■ **About this task**
For the word "shape", search the records and show each line in which it occurs.
*** Record excerpts ***
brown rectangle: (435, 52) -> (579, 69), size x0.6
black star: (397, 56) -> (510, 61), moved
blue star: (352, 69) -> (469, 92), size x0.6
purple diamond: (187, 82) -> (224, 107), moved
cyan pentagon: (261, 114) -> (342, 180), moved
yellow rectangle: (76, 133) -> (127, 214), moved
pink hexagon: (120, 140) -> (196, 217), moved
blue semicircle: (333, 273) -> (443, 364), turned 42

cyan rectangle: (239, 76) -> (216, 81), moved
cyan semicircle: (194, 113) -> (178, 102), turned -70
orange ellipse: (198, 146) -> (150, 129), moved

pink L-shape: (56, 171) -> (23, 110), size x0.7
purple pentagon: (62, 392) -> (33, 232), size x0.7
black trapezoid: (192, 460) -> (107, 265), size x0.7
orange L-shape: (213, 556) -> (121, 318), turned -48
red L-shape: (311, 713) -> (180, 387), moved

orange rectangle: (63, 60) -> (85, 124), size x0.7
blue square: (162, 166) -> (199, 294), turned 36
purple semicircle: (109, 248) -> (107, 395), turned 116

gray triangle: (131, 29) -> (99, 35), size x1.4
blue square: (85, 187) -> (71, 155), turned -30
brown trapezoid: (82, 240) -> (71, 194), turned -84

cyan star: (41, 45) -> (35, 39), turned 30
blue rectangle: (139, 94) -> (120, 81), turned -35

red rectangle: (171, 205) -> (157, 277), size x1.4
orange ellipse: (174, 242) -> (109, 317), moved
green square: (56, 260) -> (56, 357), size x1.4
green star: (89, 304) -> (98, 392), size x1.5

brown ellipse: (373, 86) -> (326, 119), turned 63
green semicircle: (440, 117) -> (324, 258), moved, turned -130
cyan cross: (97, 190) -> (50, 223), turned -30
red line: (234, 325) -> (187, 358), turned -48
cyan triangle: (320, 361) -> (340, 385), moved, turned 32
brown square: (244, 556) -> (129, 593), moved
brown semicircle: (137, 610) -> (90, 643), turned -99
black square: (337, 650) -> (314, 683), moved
***
■ **The answer**
pink L-shape: (56, 171) -> (23, 110), size x0.7
orange L-shape: (213, 556) -> (121, 318), turned -48
red L-shape: (311, 713) -> (180, 387), moved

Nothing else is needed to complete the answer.